From the records below, output exactly the lines running from the line containing "in_second: [143, 99]" through the line containing "in_second: [332, 81]", and no others.

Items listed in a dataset
-.-.-
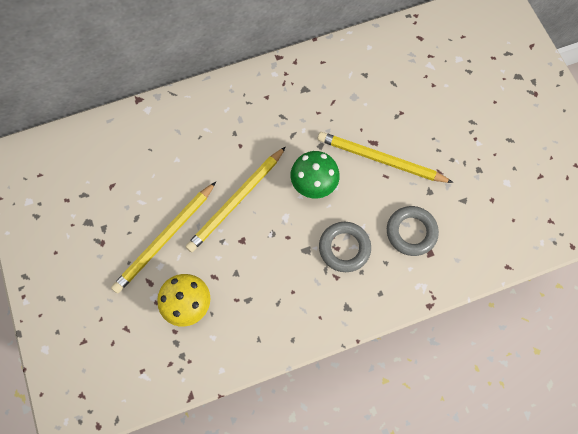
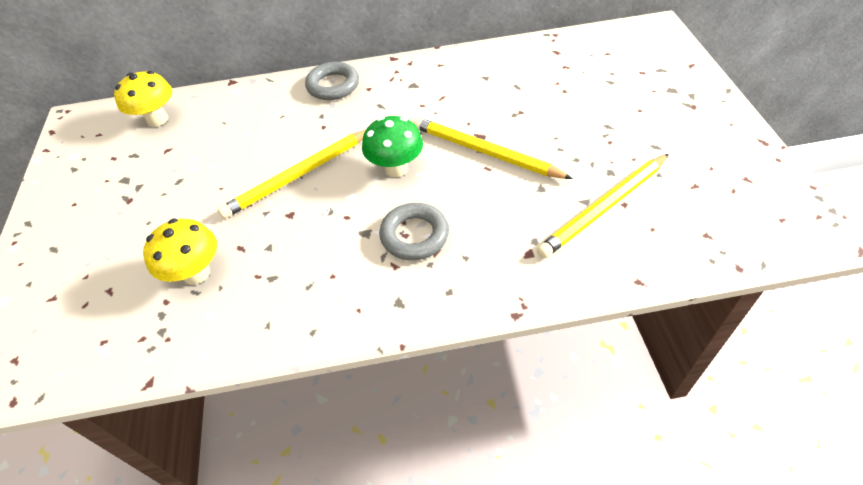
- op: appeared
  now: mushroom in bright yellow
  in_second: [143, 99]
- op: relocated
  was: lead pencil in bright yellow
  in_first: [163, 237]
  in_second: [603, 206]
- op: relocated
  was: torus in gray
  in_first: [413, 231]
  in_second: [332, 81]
-.-.-
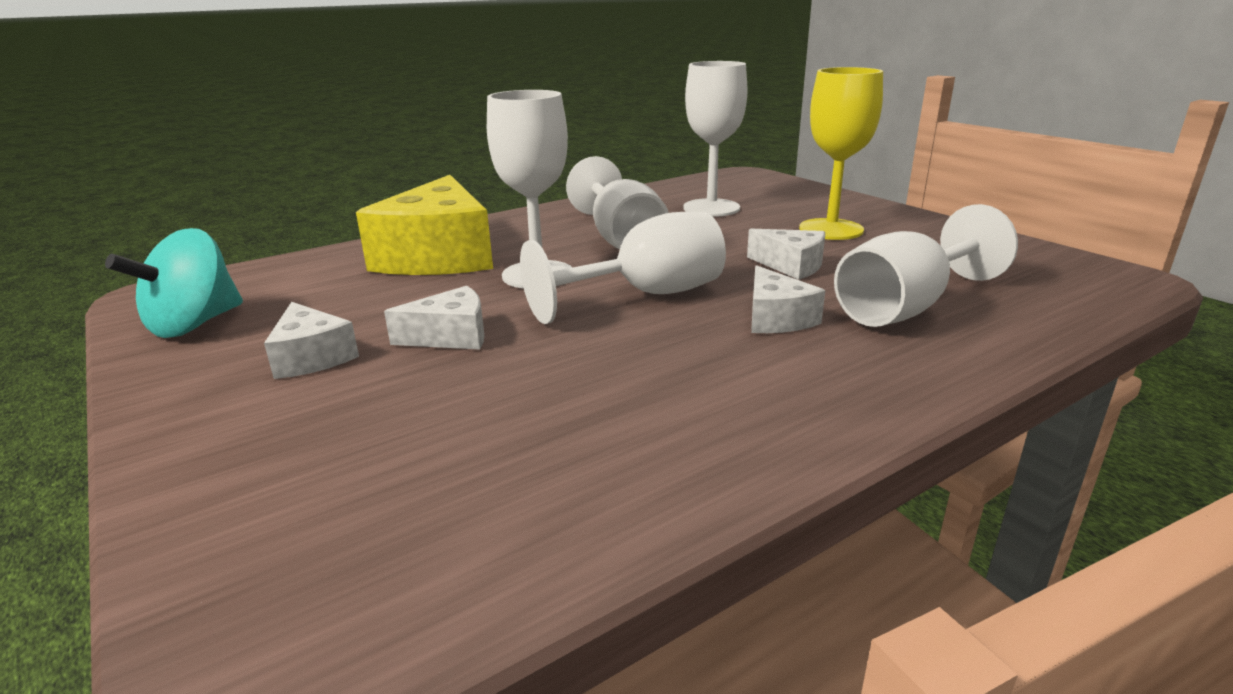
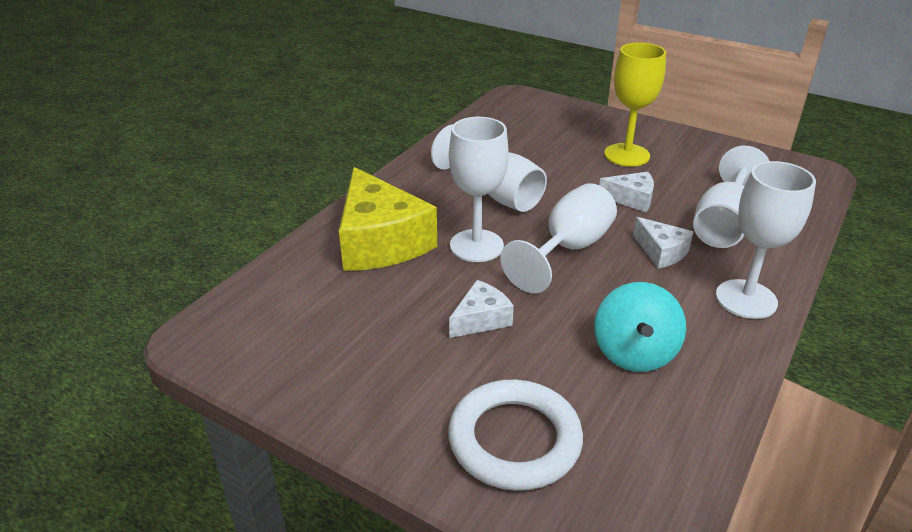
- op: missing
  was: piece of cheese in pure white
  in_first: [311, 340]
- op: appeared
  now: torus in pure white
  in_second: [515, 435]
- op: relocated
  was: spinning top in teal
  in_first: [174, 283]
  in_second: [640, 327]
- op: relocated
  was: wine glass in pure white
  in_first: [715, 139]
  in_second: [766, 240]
-.-.-
■ Output of the exercise ■
  in_second: [143, 99]
- op: relocated
  was: lead pencil in bright yellow
  in_first: [163, 237]
  in_second: [603, 206]
- op: relocated
  was: torus in gray
  in_first: [413, 231]
  in_second: [332, 81]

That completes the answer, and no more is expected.